▶ _WHAT TO PRODUCE_
The entries are to be printed again word for word, but no picture may appear.

▶ _DATA EXTRACTS_
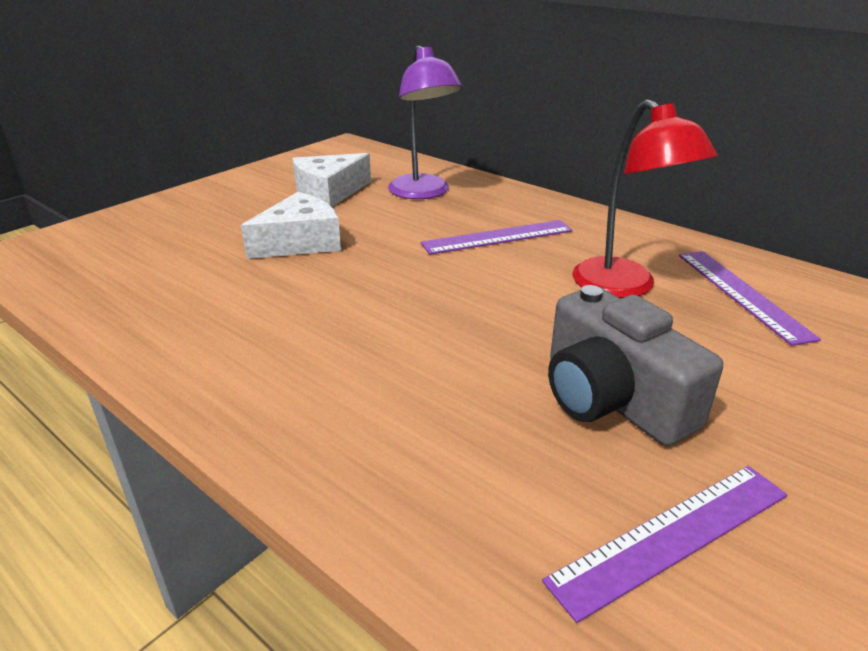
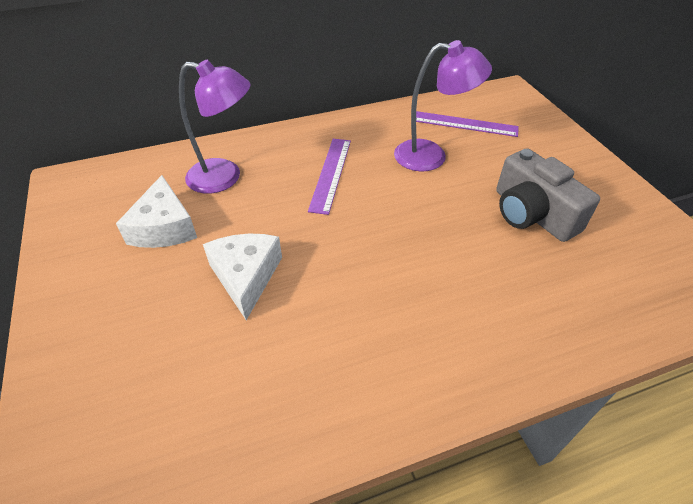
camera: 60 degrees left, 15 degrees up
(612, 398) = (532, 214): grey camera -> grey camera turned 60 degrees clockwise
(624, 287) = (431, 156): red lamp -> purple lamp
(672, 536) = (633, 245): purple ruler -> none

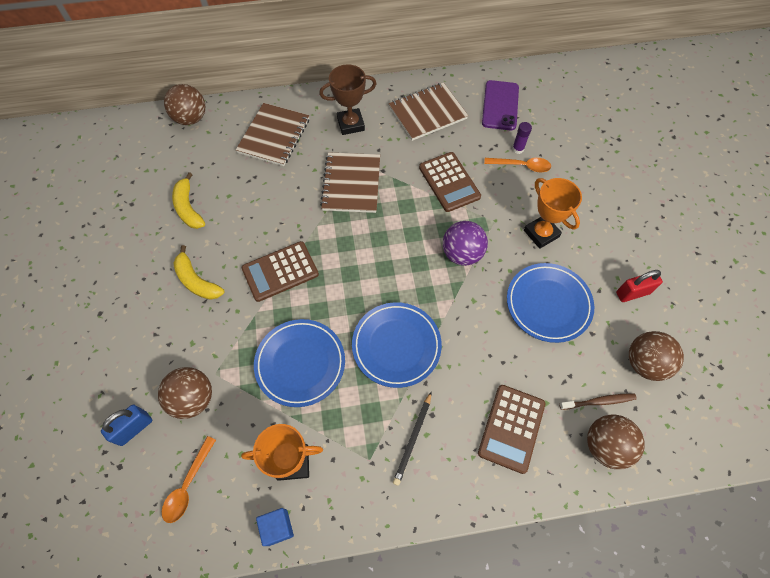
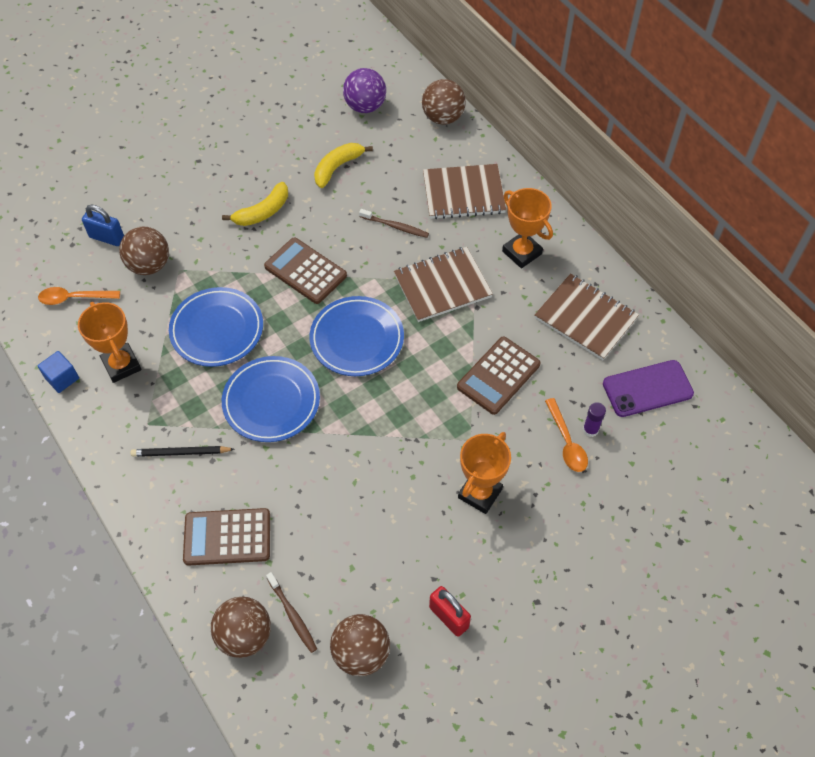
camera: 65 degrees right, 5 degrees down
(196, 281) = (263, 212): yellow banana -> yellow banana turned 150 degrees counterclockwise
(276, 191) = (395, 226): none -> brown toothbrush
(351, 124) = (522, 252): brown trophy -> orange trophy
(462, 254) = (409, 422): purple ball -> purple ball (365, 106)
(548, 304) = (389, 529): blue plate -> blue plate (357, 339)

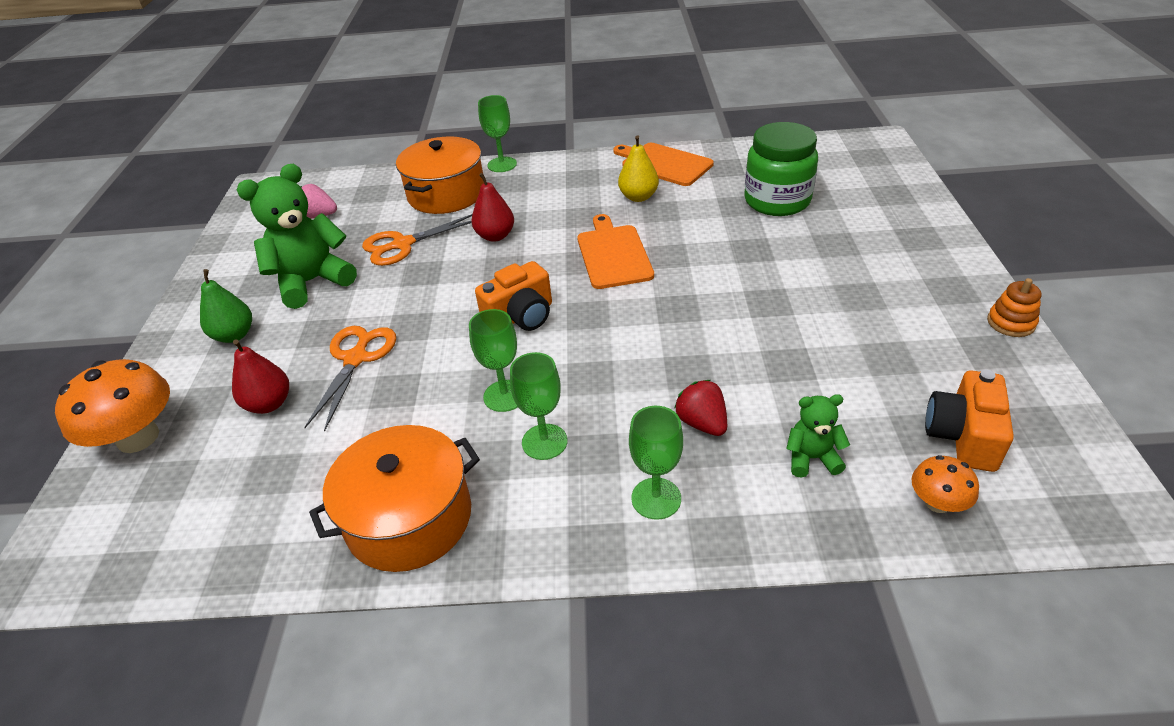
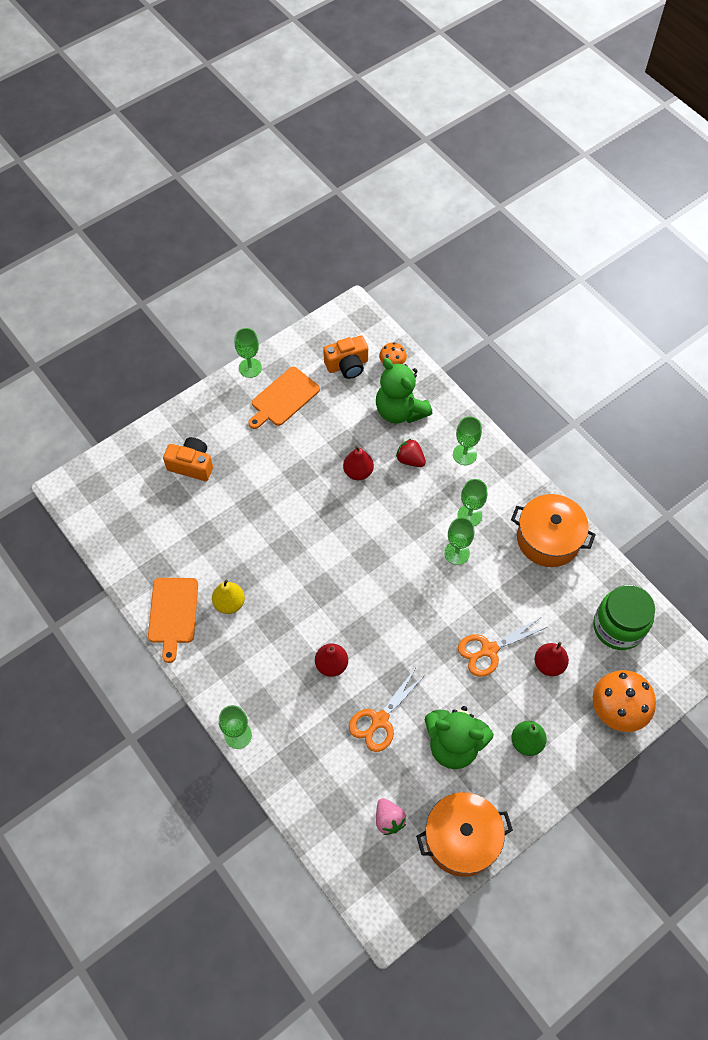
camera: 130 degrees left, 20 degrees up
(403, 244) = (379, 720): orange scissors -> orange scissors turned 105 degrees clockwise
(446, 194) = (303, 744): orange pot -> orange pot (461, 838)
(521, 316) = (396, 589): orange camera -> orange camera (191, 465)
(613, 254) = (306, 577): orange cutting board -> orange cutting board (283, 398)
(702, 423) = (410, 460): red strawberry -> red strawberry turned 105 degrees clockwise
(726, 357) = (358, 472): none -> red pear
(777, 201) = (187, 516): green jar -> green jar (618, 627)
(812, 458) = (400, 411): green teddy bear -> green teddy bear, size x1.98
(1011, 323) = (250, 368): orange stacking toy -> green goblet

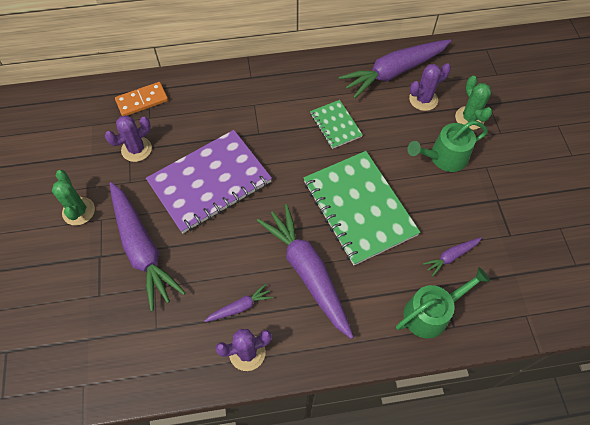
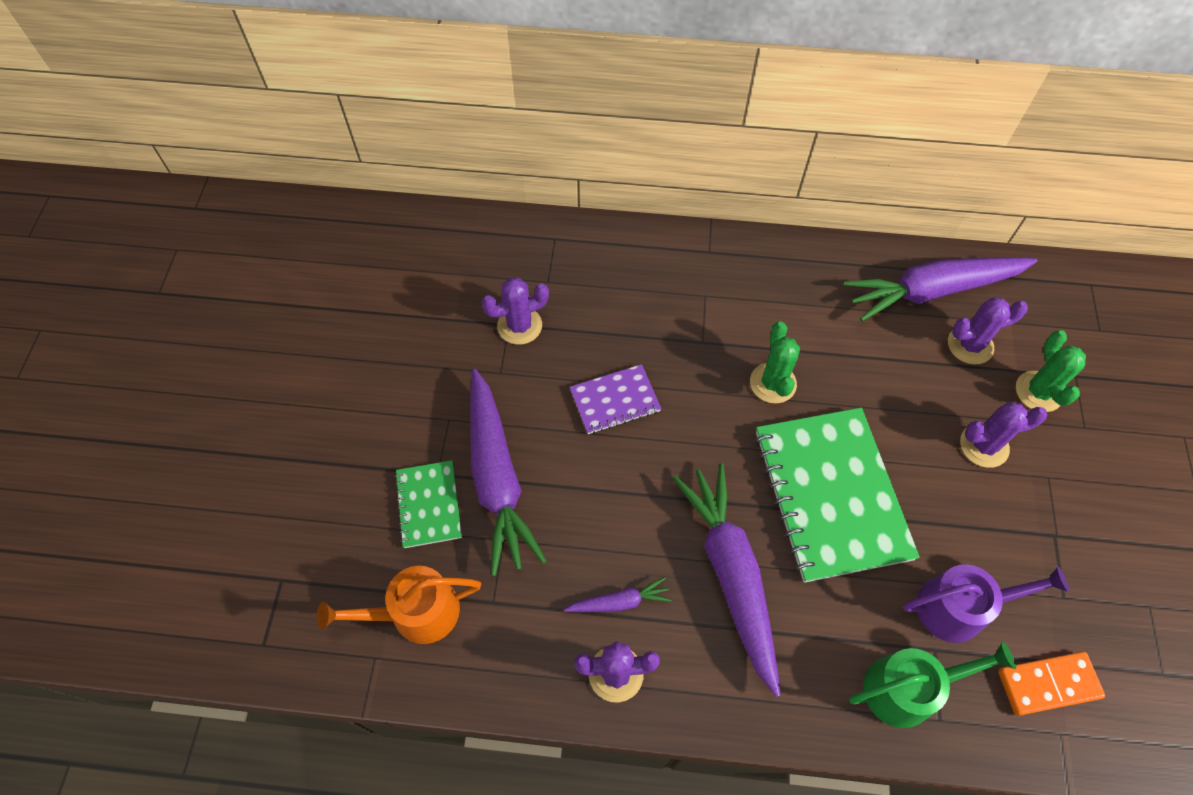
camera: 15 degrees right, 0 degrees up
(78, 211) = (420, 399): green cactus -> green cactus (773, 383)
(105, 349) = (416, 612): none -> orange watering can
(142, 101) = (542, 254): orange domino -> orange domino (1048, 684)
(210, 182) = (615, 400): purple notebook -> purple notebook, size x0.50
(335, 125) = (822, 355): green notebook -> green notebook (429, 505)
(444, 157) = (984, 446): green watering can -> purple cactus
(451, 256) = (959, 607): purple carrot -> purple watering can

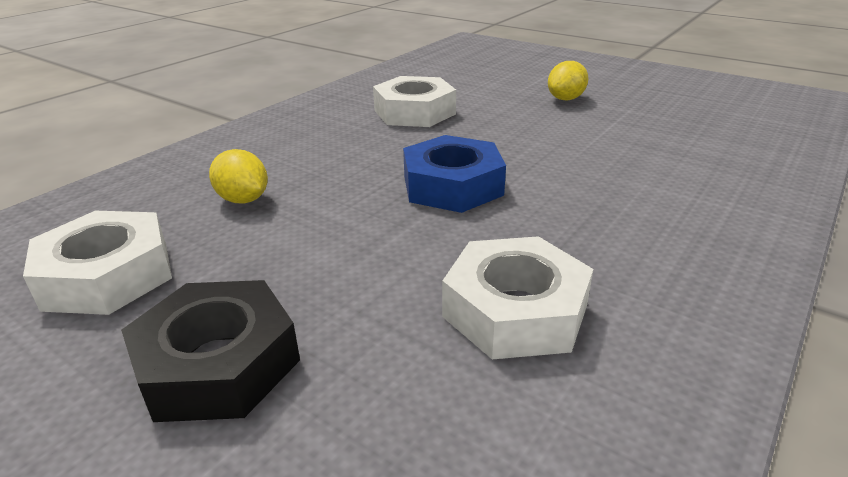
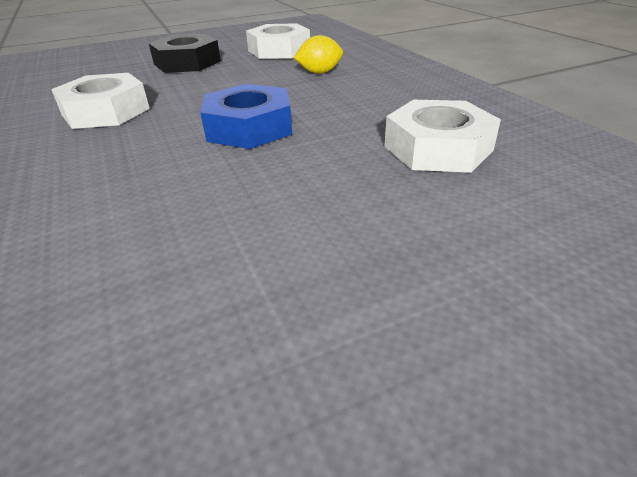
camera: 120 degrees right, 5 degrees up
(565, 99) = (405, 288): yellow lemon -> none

▶ _TASK RESULT_
camera: 60 degrees left, 15 degrees up
(612, 398) = (532, 214): grey camera -> grey camera turned 60 degrees clockwise
(624, 287) = (431, 156): red lamp -> purple lamp
(672, 536) = (633, 245): purple ruler -> none

camera: 65 degrees right, 5 degrees down
(196, 281) = (263, 212): yellow banana -> yellow banana turned 150 degrees counterclockwise
(276, 191) = (395, 226): none -> brown toothbrush
(351, 124) = (522, 252): brown trophy -> orange trophy
(462, 254) = (409, 422): purple ball -> purple ball (365, 106)
(548, 304) = (389, 529): blue plate -> blue plate (357, 339)

camera: 130 degrees left, 20 degrees up
(403, 244) = (379, 720): orange scissors -> orange scissors turned 105 degrees clockwise
(446, 194) = (303, 744): orange pot -> orange pot (461, 838)
(521, 316) = (396, 589): orange camera -> orange camera (191, 465)
(613, 254) = (306, 577): orange cutting board -> orange cutting board (283, 398)
(702, 423) = (410, 460): red strawberry -> red strawberry turned 105 degrees clockwise
(726, 357) = (358, 472): none -> red pear
(777, 201) = (187, 516): green jar -> green jar (618, 627)
(812, 458) = (400, 411): green teddy bear -> green teddy bear, size x1.98
(1011, 323) = (250, 368): orange stacking toy -> green goblet

camera: 15 degrees right, 0 degrees up
(78, 211) = (420, 399): green cactus -> green cactus (773, 383)
(105, 349) = (416, 612): none -> orange watering can
(142, 101) = (542, 254): orange domino -> orange domino (1048, 684)
(210, 182) = (615, 400): purple notebook -> purple notebook, size x0.50
(335, 125) = (822, 355): green notebook -> green notebook (429, 505)
(444, 157) = (984, 446): green watering can -> purple cactus
(451, 256) = (959, 607): purple carrot -> purple watering can

camera: 120 degrees right, 5 degrees up
(565, 99) = (405, 288): yellow lemon -> none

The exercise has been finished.